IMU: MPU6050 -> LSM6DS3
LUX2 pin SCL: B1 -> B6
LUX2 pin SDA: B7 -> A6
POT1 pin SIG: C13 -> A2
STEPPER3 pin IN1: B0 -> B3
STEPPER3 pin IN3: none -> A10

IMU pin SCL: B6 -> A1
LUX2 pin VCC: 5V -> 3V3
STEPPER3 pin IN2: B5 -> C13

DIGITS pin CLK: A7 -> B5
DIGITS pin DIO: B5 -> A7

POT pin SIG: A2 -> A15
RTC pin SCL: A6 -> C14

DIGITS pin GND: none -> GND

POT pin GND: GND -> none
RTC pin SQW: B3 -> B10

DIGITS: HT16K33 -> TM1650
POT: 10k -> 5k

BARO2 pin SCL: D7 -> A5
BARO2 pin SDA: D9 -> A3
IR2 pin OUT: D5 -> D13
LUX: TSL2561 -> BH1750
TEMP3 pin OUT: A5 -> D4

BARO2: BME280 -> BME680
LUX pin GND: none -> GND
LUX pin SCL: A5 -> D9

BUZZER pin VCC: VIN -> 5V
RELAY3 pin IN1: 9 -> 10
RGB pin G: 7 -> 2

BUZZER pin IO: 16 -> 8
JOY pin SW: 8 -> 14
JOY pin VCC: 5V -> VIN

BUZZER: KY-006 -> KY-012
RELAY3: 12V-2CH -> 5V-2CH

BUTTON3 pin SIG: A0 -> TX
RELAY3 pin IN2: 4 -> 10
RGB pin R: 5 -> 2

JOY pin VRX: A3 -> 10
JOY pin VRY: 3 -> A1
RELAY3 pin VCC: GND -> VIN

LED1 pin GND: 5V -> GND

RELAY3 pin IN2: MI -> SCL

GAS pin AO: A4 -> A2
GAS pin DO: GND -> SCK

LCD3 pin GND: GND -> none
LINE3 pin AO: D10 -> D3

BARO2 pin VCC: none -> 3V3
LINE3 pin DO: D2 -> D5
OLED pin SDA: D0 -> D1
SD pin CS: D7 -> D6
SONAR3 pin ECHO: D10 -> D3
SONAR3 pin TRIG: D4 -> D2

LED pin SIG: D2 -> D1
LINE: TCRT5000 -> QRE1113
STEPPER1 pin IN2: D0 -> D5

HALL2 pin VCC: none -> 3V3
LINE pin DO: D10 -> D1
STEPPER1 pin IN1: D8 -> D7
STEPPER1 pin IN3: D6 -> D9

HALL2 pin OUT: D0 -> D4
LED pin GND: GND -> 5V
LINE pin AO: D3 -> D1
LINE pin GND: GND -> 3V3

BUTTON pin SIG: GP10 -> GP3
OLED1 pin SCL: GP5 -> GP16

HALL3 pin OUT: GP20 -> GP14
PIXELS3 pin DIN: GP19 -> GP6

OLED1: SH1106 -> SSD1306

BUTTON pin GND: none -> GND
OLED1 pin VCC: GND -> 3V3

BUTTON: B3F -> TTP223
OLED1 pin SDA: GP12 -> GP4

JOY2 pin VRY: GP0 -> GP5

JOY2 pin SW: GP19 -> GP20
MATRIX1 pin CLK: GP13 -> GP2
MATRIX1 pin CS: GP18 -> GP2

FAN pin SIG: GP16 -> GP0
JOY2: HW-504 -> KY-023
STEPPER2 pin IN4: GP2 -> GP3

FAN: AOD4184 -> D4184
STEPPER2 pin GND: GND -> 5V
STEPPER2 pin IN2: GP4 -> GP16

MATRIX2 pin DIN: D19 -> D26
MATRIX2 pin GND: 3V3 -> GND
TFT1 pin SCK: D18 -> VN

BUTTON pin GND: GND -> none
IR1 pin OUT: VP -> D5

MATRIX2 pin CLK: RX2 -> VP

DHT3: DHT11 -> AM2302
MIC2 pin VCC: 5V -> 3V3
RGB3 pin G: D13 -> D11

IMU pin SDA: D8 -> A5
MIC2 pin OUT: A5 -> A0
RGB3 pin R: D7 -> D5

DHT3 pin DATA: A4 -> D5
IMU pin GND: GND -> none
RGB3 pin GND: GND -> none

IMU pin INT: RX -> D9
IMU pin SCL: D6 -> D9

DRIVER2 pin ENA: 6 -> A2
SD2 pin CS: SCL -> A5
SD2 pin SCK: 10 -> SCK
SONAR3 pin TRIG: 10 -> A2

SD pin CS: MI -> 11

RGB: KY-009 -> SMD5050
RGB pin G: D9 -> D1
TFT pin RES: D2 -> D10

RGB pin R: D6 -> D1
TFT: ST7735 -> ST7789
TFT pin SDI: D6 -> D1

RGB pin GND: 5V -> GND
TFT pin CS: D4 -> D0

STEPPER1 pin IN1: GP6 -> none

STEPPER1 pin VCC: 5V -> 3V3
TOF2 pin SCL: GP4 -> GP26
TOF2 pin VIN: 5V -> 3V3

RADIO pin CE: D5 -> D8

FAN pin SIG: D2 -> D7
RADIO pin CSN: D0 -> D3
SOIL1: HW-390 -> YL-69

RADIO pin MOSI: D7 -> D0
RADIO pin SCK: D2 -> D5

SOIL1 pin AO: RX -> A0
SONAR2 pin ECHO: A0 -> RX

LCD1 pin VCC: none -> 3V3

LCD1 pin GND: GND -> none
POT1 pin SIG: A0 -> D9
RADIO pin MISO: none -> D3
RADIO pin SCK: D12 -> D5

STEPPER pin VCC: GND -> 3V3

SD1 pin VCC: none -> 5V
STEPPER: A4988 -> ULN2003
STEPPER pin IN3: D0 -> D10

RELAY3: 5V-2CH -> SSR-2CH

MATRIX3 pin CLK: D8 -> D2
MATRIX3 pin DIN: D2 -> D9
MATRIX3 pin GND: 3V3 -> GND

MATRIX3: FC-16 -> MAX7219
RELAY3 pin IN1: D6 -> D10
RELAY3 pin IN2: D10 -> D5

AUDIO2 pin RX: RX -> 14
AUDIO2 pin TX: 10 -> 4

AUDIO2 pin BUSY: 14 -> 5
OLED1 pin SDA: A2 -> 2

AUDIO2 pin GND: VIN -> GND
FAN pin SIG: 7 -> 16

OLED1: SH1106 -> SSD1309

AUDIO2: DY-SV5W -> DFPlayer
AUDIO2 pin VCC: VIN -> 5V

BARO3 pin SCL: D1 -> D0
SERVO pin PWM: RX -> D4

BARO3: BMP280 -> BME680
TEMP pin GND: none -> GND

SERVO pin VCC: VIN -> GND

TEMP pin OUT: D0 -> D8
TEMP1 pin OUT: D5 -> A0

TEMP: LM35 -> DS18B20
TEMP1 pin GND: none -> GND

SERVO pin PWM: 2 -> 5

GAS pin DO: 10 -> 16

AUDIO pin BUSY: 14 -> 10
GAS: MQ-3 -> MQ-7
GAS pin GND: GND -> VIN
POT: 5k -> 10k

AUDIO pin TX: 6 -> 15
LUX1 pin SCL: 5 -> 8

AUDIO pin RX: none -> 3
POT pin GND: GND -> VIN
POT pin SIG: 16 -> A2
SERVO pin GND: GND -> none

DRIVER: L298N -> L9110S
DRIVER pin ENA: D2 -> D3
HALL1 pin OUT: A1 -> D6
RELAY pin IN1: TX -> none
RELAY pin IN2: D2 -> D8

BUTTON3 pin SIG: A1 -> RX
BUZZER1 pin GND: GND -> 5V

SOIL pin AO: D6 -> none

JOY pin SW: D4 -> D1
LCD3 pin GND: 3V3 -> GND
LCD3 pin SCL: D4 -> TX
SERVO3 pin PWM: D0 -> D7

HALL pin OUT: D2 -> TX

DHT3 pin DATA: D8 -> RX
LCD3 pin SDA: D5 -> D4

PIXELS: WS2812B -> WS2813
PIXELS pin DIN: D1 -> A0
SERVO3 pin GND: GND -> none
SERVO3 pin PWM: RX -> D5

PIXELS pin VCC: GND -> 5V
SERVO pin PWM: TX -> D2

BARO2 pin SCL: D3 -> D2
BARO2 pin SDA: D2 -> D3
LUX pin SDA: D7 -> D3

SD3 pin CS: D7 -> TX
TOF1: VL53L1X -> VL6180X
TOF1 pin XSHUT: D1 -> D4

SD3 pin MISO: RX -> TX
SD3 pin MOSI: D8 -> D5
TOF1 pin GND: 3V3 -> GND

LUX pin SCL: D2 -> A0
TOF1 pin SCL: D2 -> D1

→ What you will do
Extract, from the material above, each line holding the word "RADIO".

→ Problem solution
RADIO pin CE: D5 -> D8
RADIO pin CSN: D0 -> D3
RADIO pin MOSI: D7 -> D0
RADIO pin SCK: D2 -> D5
RADIO pin MISO: none -> D3
RADIO pin SCK: D12 -> D5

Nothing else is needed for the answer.